• **Problem statement**
Count the lines in the entries below that include the word "tile". Give nothing but the number.

• **Study material**
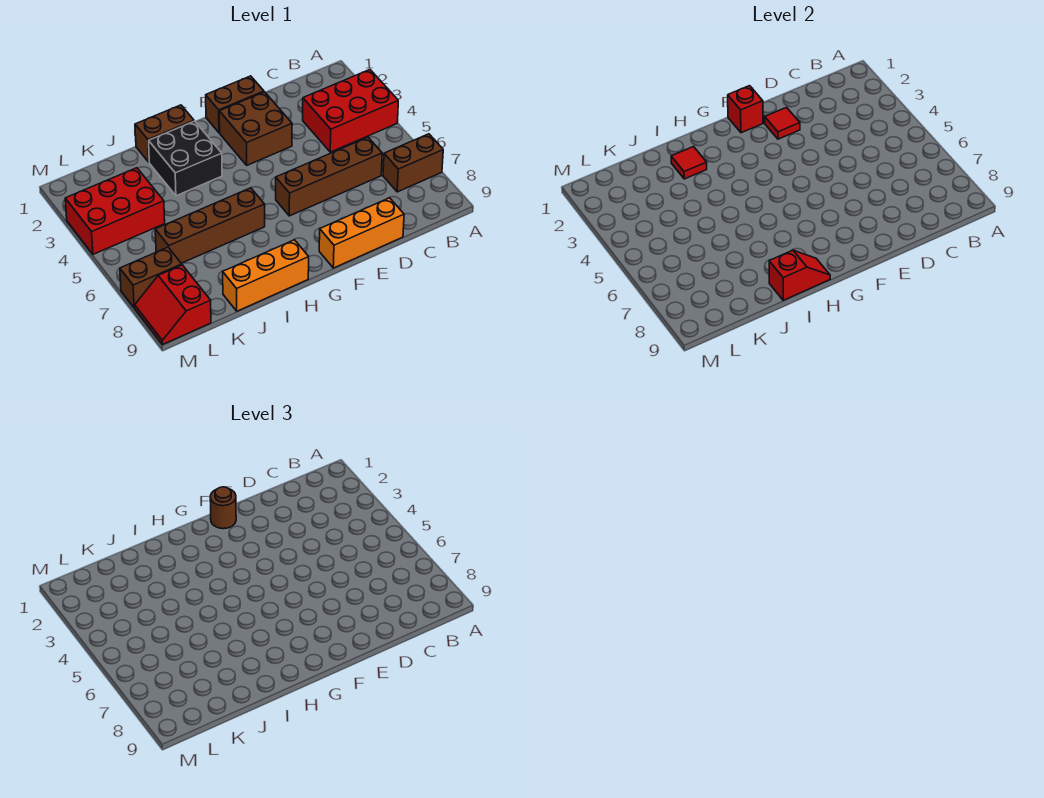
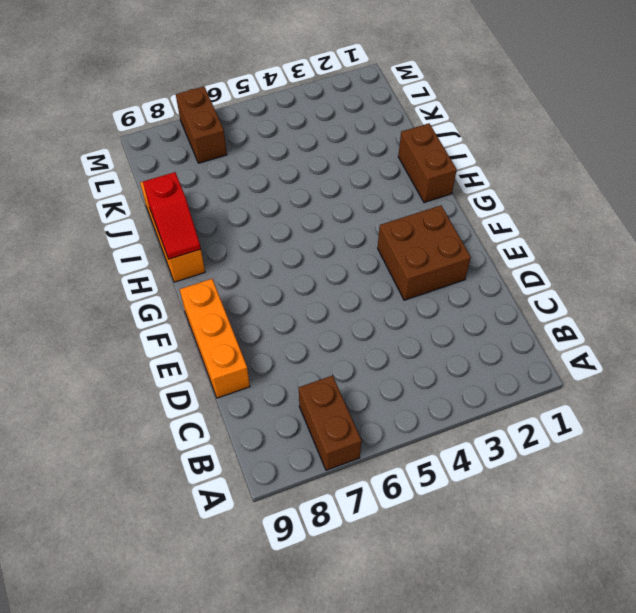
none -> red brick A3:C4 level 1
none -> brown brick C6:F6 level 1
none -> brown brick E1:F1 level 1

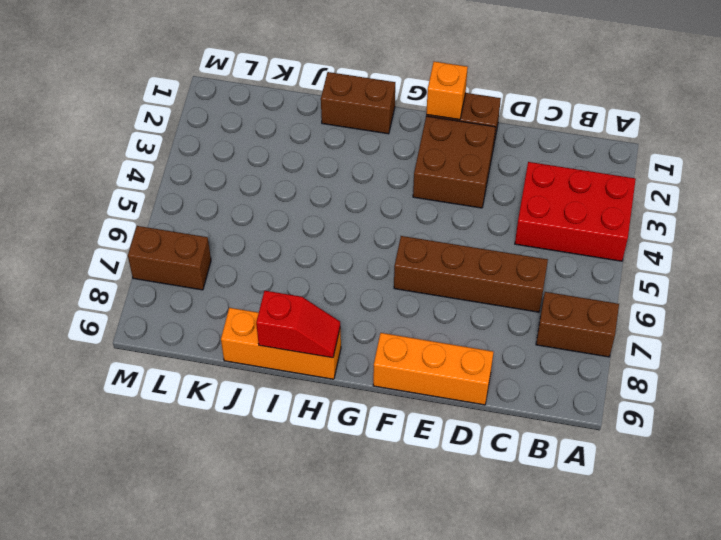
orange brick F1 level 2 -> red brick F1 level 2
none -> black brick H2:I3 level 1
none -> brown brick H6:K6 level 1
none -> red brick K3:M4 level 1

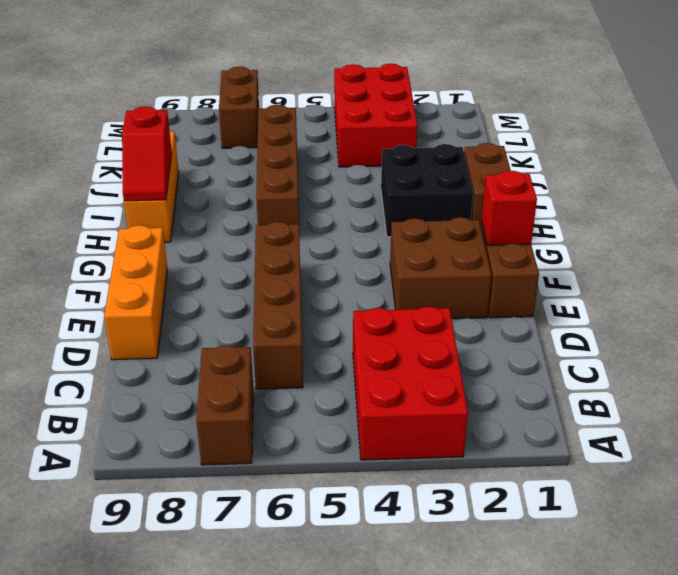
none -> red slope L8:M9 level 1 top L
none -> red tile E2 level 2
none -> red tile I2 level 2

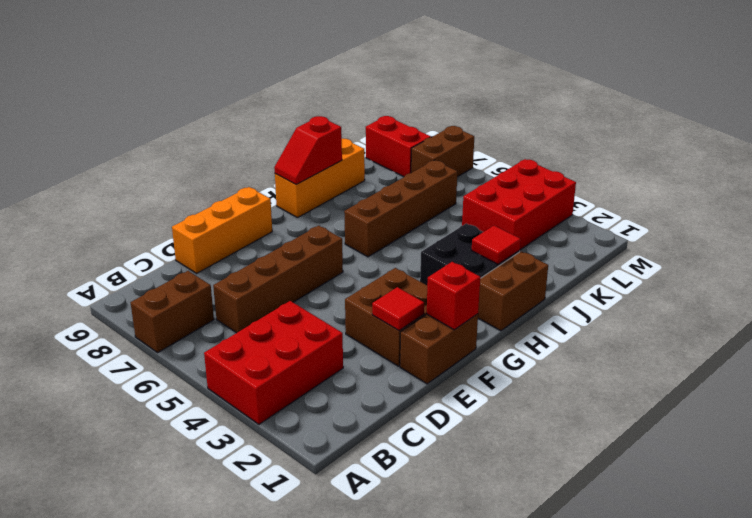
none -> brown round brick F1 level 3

==

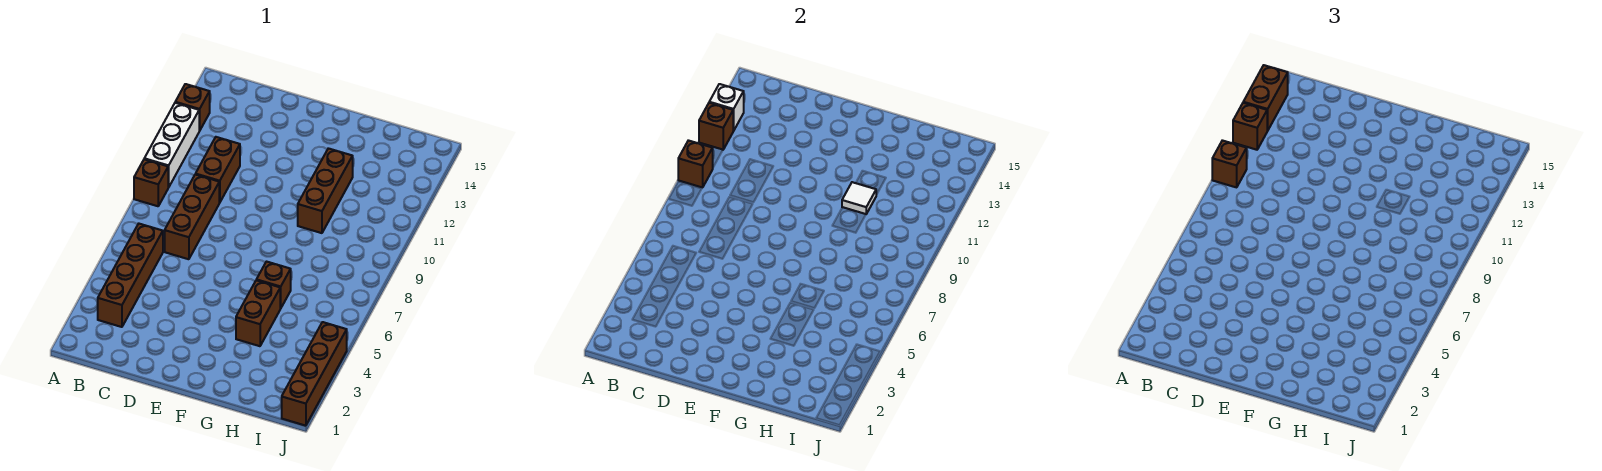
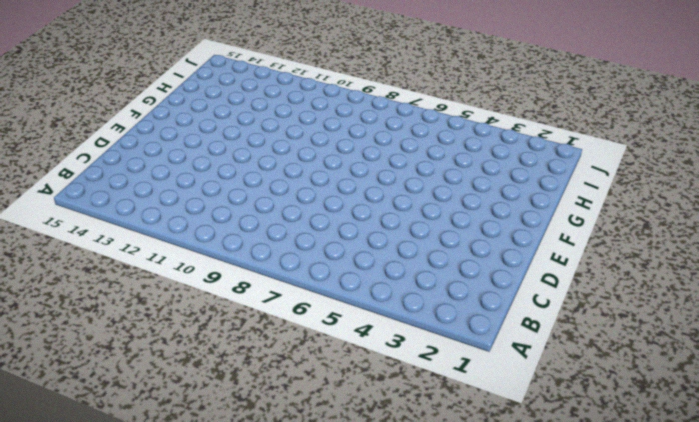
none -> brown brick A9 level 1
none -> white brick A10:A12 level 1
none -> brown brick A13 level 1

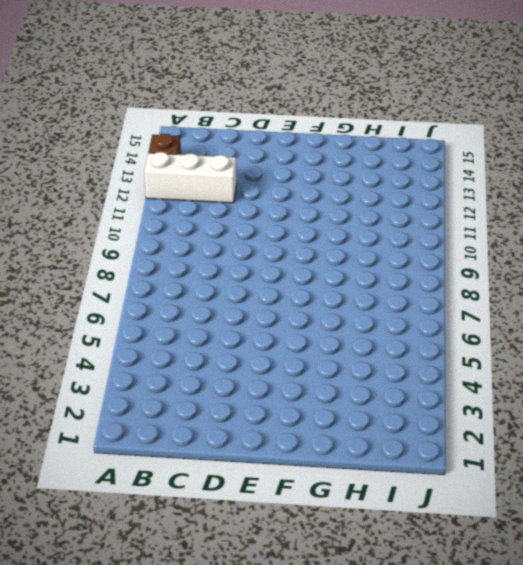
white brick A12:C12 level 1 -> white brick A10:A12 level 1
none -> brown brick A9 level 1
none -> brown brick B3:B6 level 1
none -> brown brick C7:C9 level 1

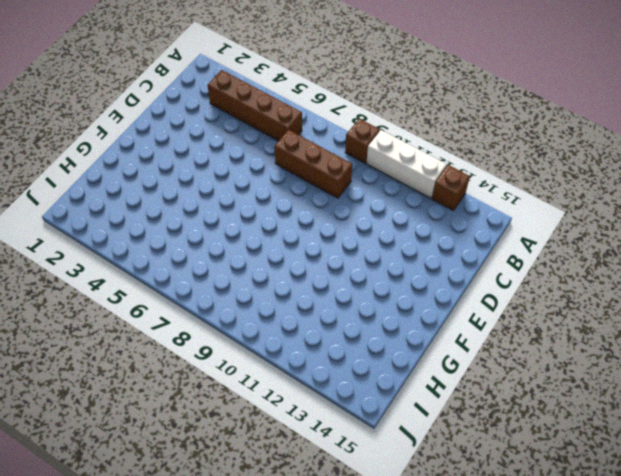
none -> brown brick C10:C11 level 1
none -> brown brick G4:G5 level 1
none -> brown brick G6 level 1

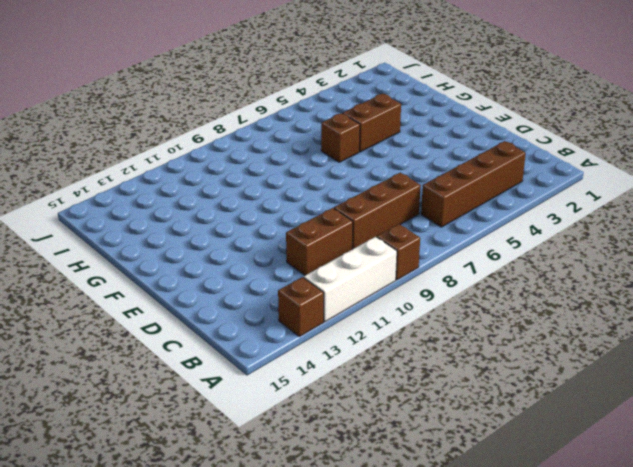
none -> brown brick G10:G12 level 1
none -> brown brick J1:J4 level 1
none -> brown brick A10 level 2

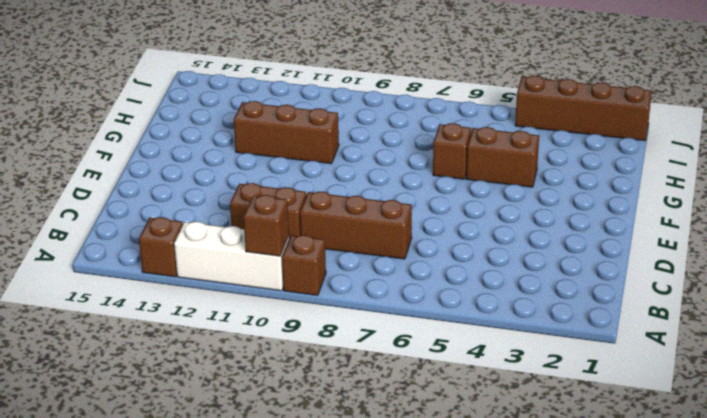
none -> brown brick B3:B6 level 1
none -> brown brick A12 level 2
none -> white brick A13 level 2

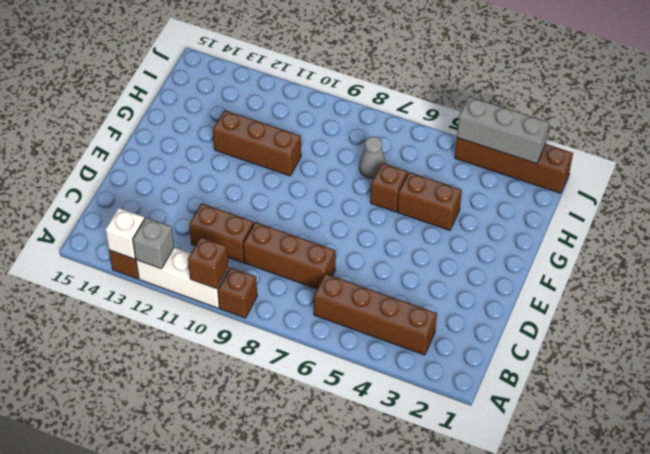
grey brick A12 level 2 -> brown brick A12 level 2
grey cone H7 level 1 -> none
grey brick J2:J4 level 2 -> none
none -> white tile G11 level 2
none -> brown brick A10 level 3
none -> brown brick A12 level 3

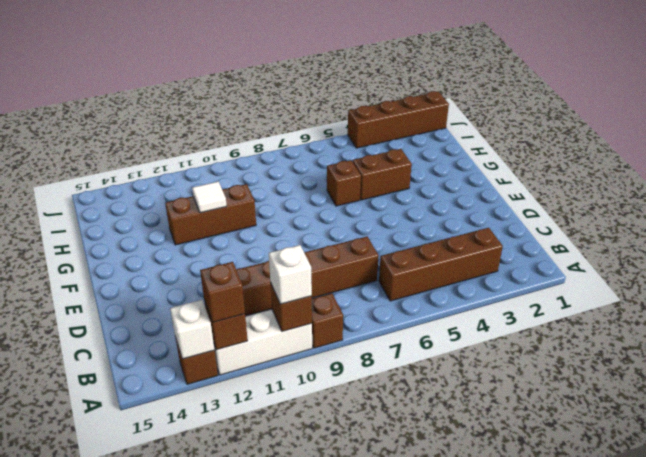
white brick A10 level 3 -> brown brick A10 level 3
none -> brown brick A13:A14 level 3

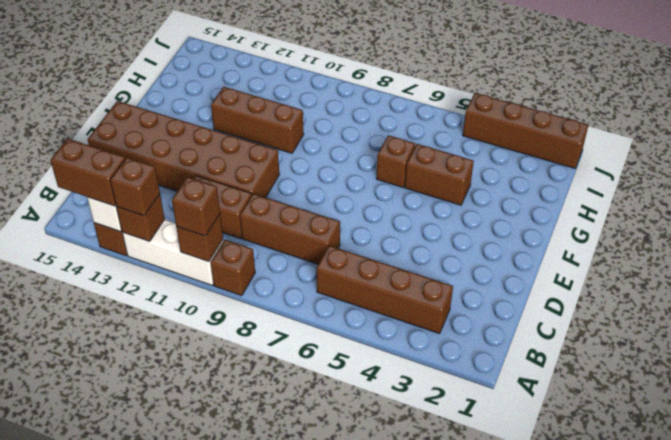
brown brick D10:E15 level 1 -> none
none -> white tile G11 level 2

* * *

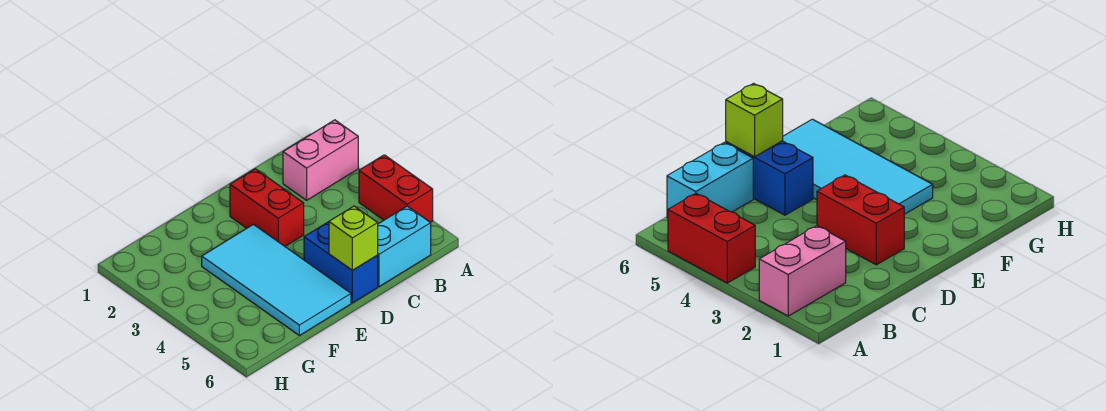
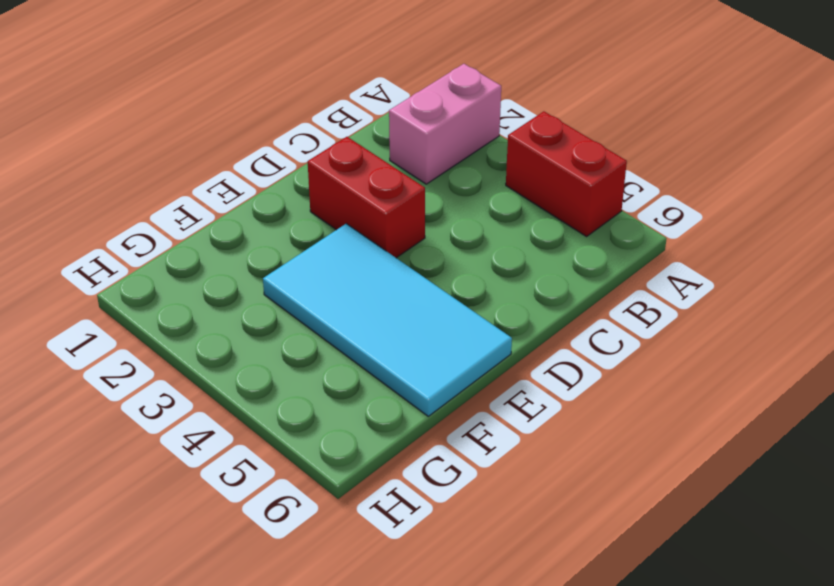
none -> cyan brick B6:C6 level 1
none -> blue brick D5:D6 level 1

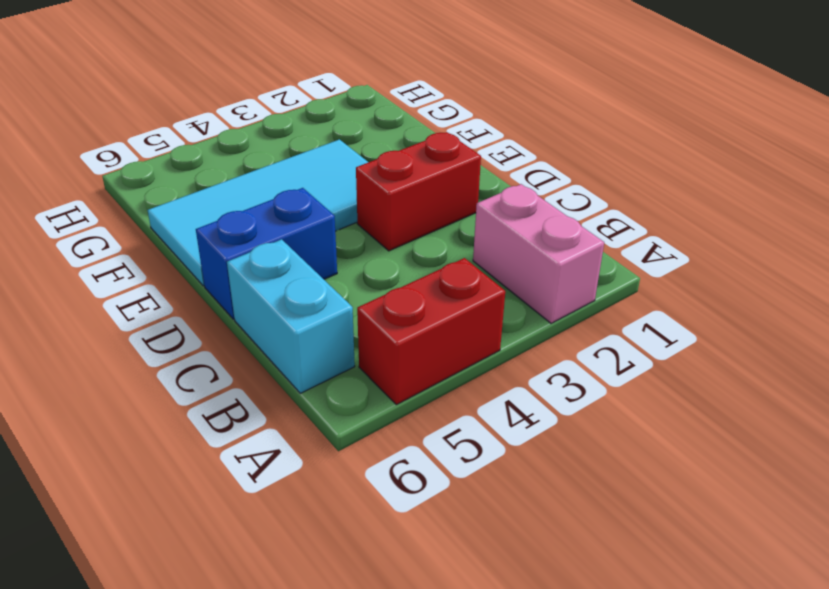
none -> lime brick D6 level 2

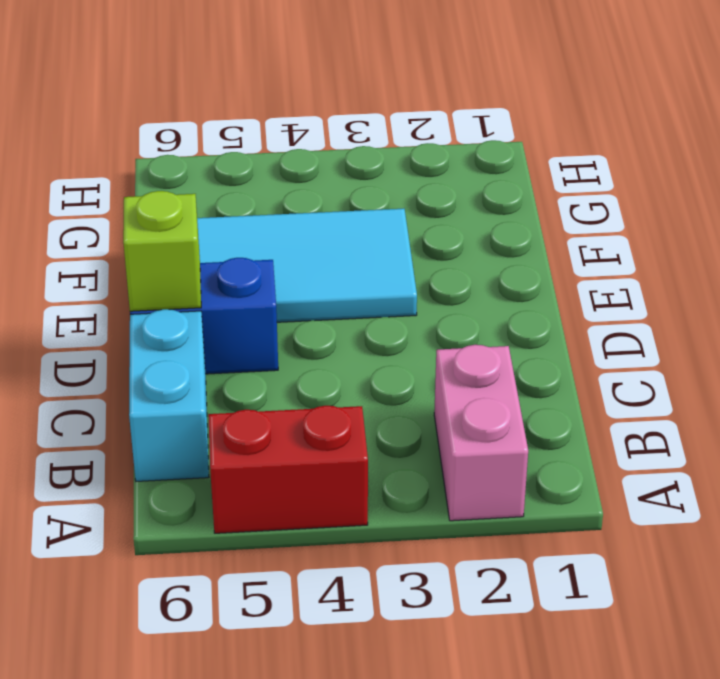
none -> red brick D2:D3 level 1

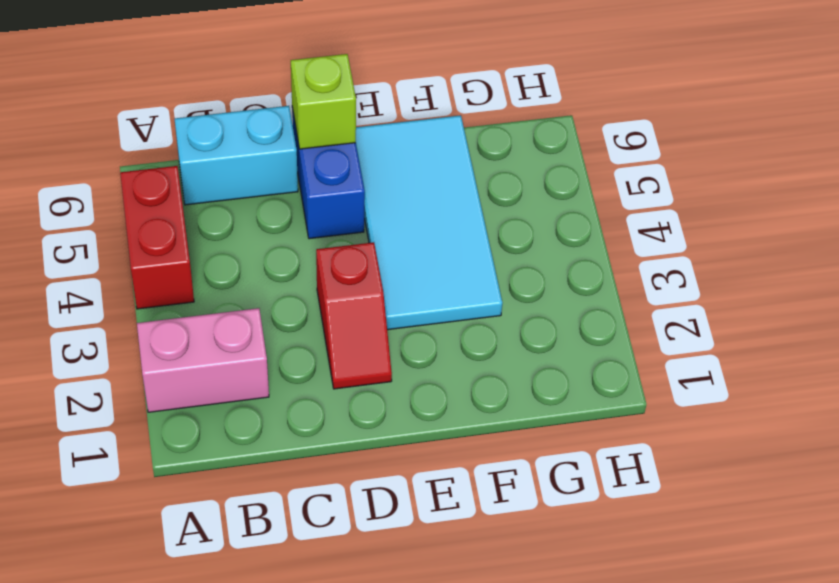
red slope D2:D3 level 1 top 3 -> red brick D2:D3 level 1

• **Answer section**
4